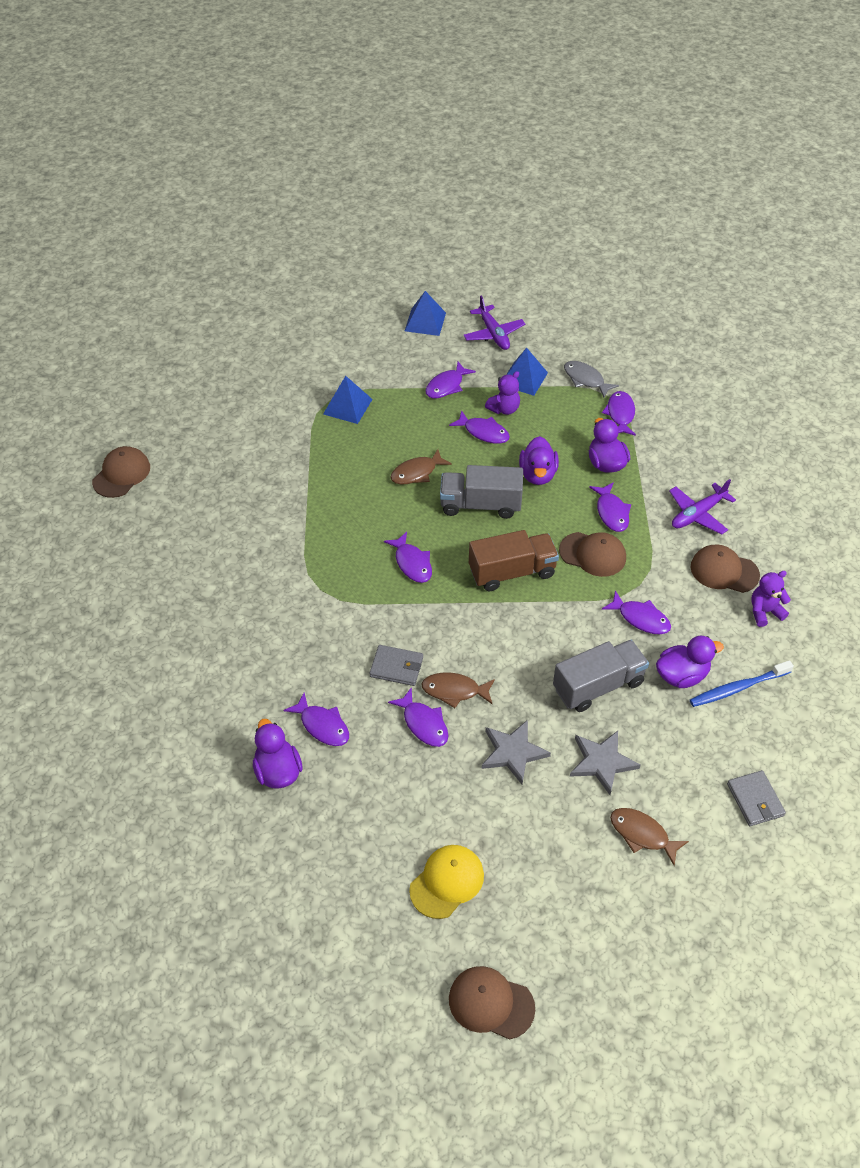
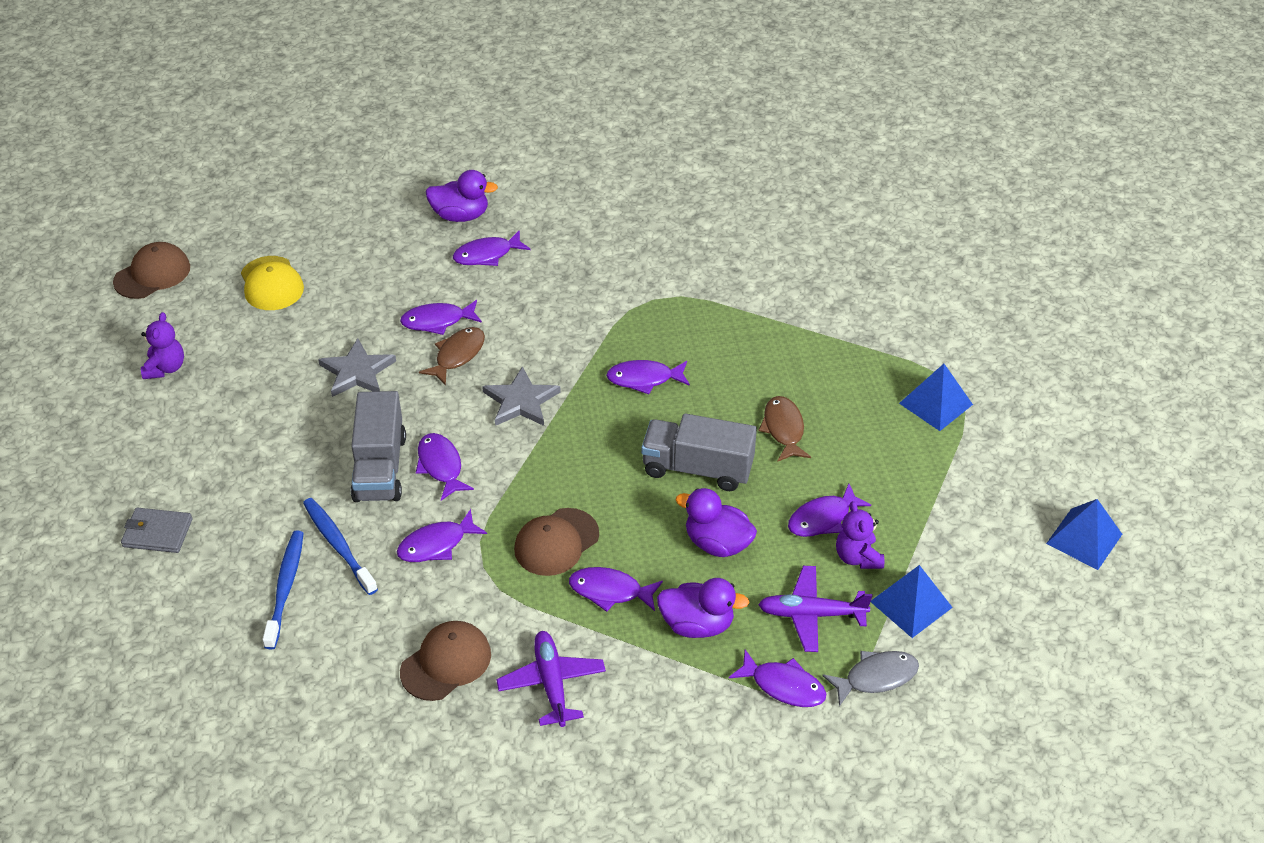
camera: 115 degrees right, 5 degrees down
(121, 474) = (907, 198): brown cap -> none
(396, 667) = (516, 324): grey wallet -> none
(446, 386) = (932, 513): purple fish -> purple fish (440, 466)
(480, 505) = (697, 468): grey truck -> grey truck turned 105 degrees counterclockwise
(493, 334) = (1025, 608): purple plane -> purple plane (811, 614)
(512, 572) = (578, 457): brown truck -> none
(602, 762) = (294, 432): grey star -> grey star (521, 401)
(642, 834) = (200, 428): brown fish -> none
(681, 675) = (338, 545): purple duck -> blue toothbrush
(764, 612) = (360, 672): purple teddy bear -> purple teddy bear (165, 368)

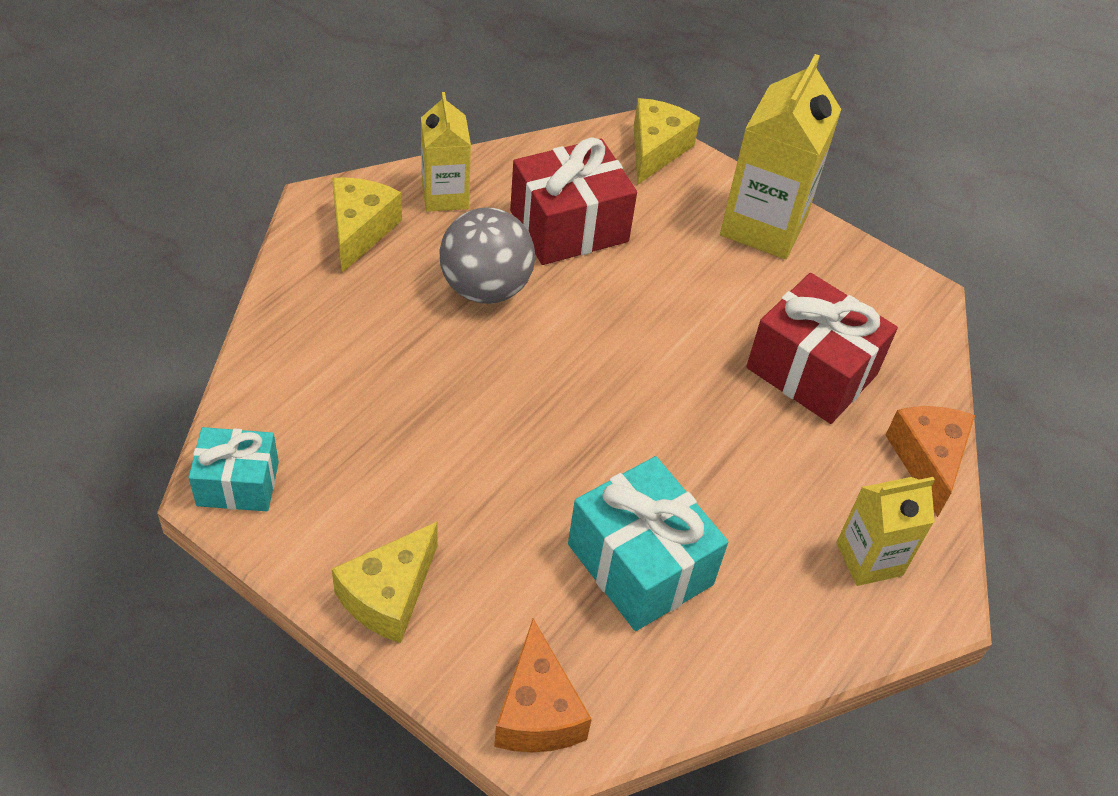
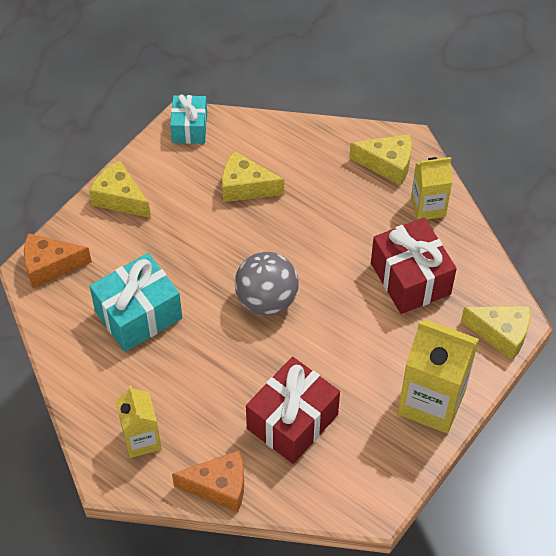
camera: 95 degrees right, 5 degrees up
(383, 407) = (245, 187): none -> yellow cheese
(485, 288) = (346, 233): grey ball -> grey ball (266, 300)

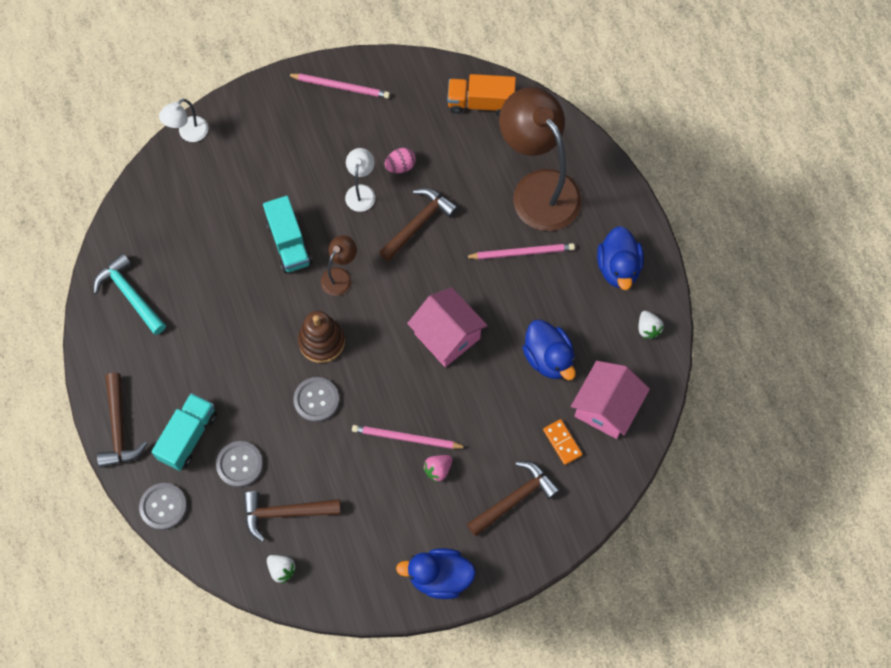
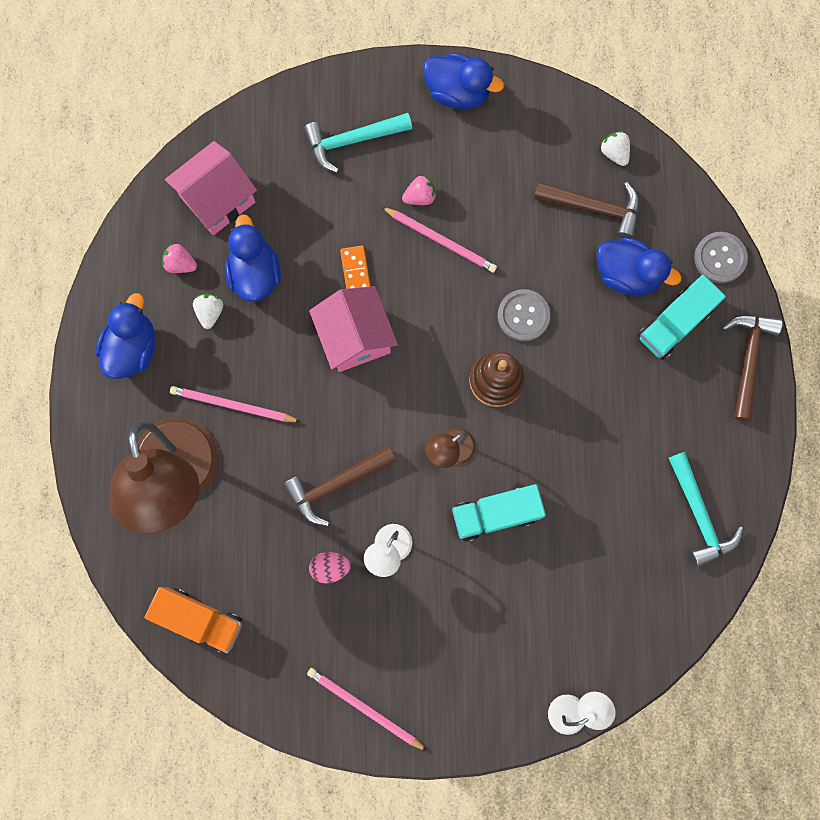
camera: 160 degrees left, 10 degrees up
(239, 464) = (627, 274): grey button -> blue duck
(289, 243) = (495, 514): turquoise truck -> turquoise truck turned 105 degrees counterclockwise
(514, 498) = (352, 141): brown hammer -> turquoise hammer
(562, 442) = (279, 180): orange domino -> orange domino (355, 271)
(612, 345) = (180, 264): none -> pink strawberry
(648, 329) = (133, 268): white strawberry -> white strawberry (210, 312)

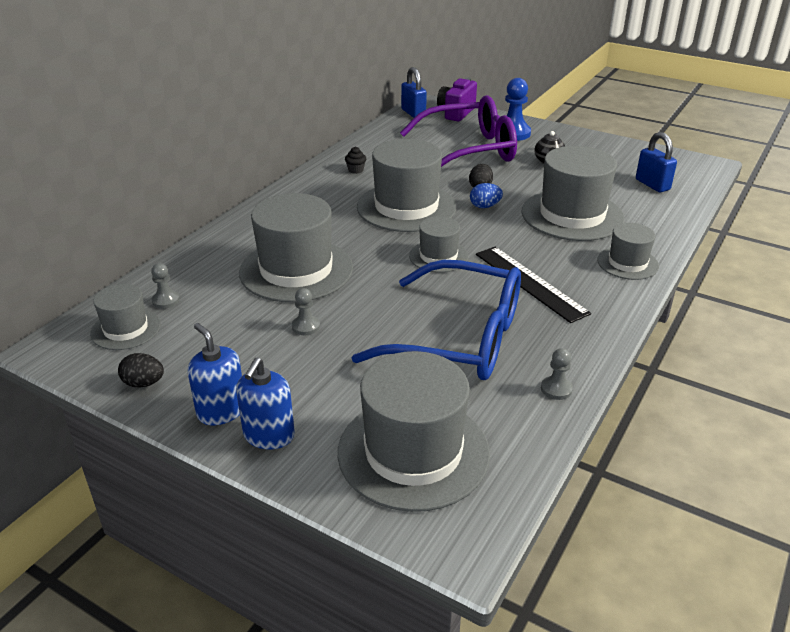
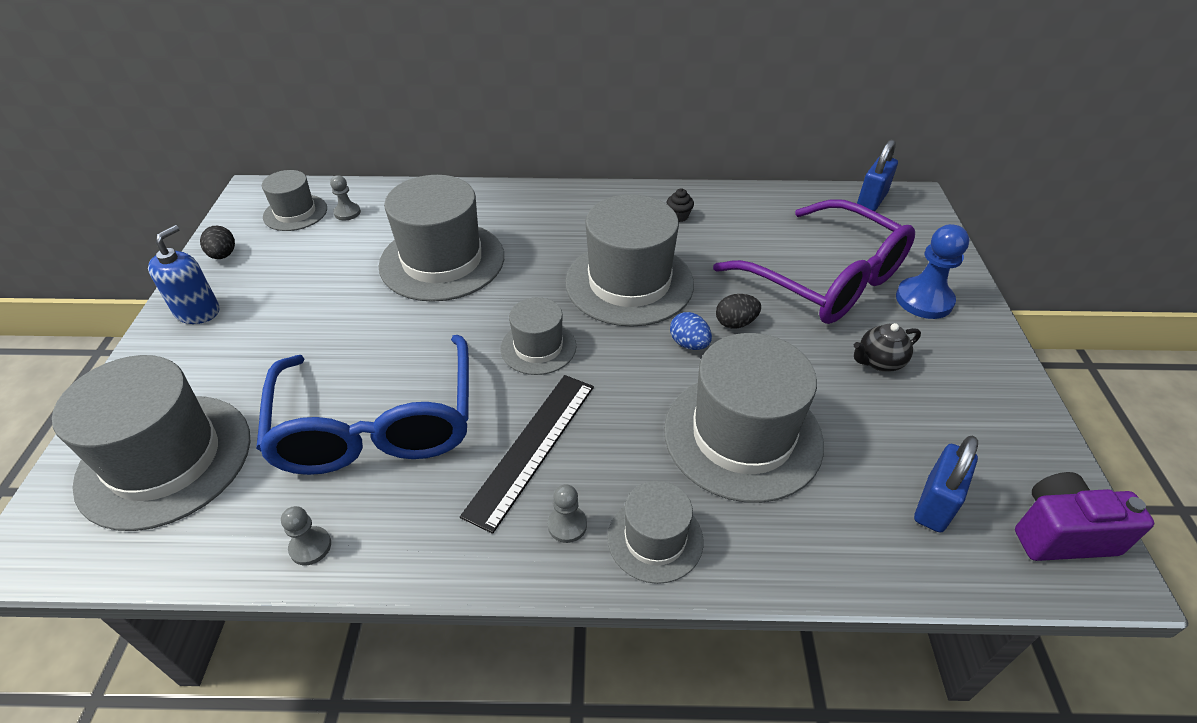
camera: 60 degrees right, 10 degrees up
(269, 435) = (170, 353): blue soap dispenser -> none
(306, 326) = (346, 306): grey pawn -> grey pawn (567, 525)
(456, 113) = (919, 231): purple camera -> purple camera (1061, 534)

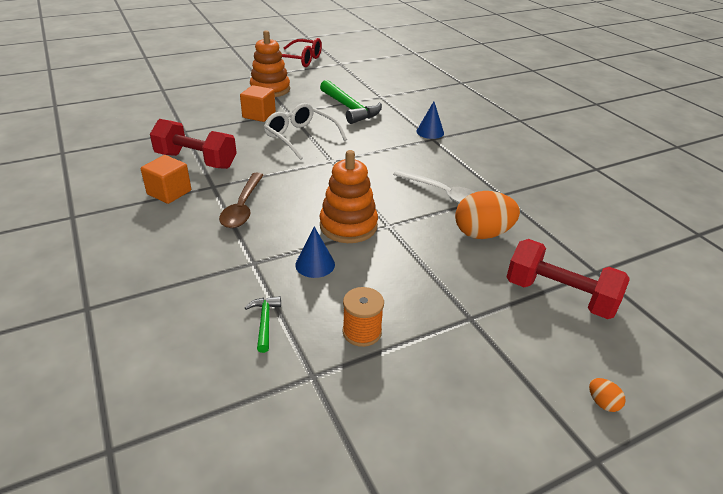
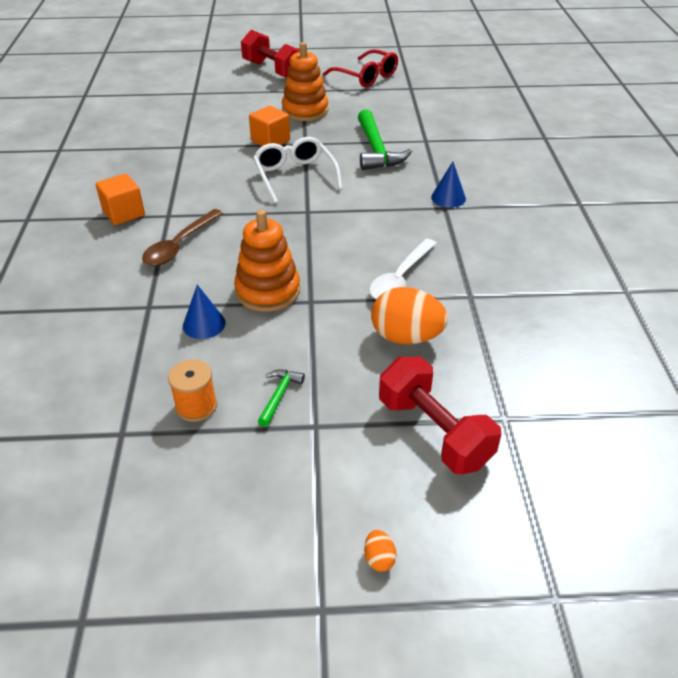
camera: 25 degrees right, 5 degrees up
(196, 160) = (171, 183): red dumbbell -> red dumbbell (273, 70)
(265, 322) = (117, 369): green hammer -> green hammer (279, 396)
(442, 193) = (400, 278): white spoon -> white spoon turned 60 degrees clockwise

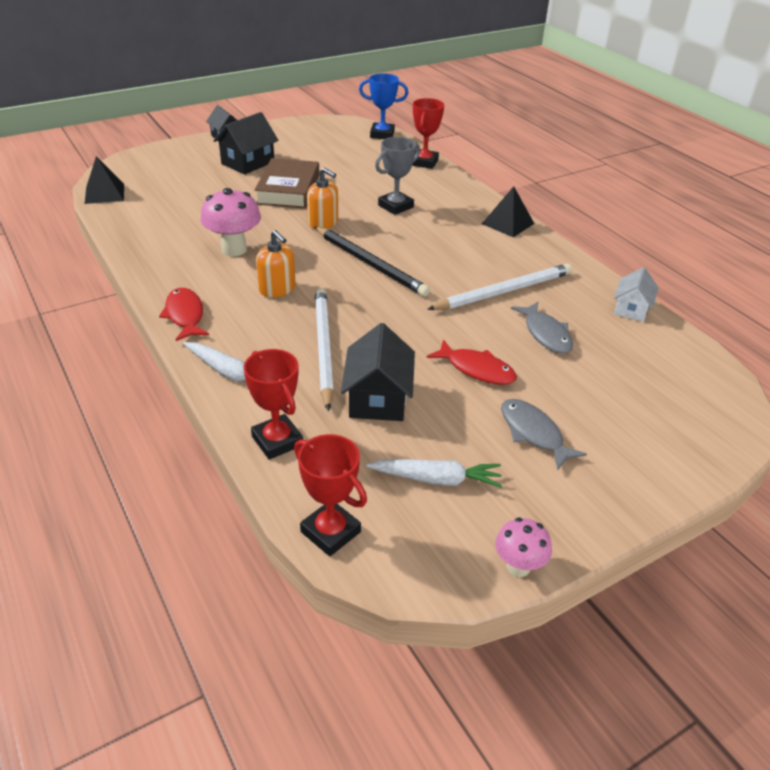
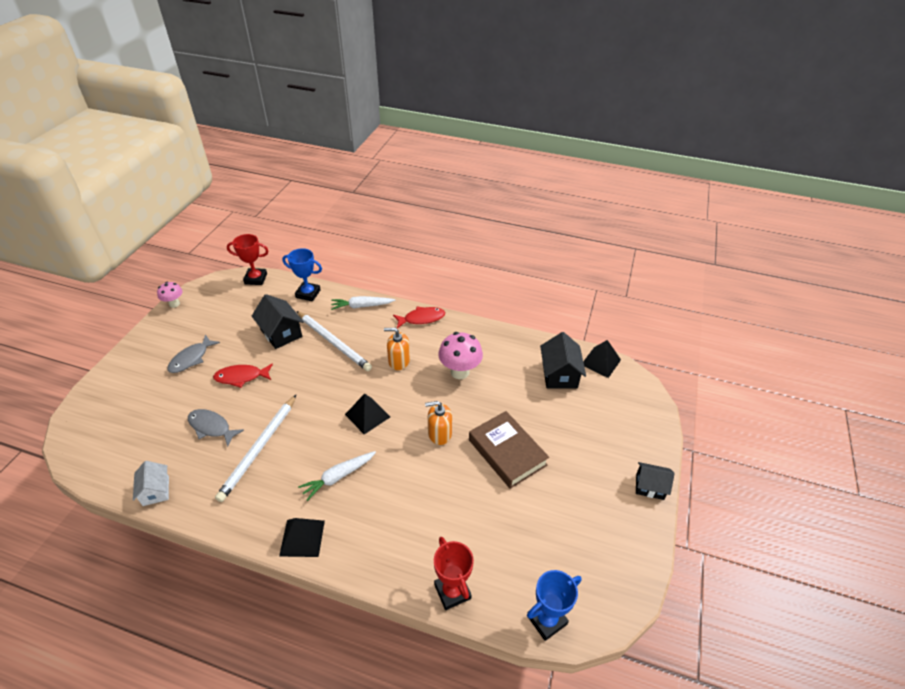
camera: 140 degrees right, 5 degrees up
(185, 315) = (422, 318): red fish -> red fish turned 45 degrees counterclockwise
(248, 163) = (580, 463): black house -> black house (559, 374)
(277, 441) = (308, 294): red trophy -> blue trophy
(370, 264) = (367, 415): black pencil -> black pyramid
(395, 206) = (410, 492): grey trophy -> none
(437, 479) = (227, 315): white carrot -> white carrot (338, 477)
(533, 433) = (191, 358): grey fish -> grey fish turned 105 degrees clockwise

########################################

• [WHAT NEEDS TO BE DONE]
Starting at the line above with "(306, 326) = (346, 306): grey", output every line exactly up to and including the line with "(265, 322) = (117, 369): green", but none of the pictures.

• [RESPONSE BOX]
(306, 326) = (346, 306): grey pawn -> grey pawn (567, 525)
(456, 113) = (919, 231): purple camera -> purple camera (1061, 534)

camera: 25 degrees right, 5 degrees up
(196, 160) = (171, 183): red dumbbell -> red dumbbell (273, 70)
(265, 322) = (117, 369): green hammer -> green hammer (279, 396)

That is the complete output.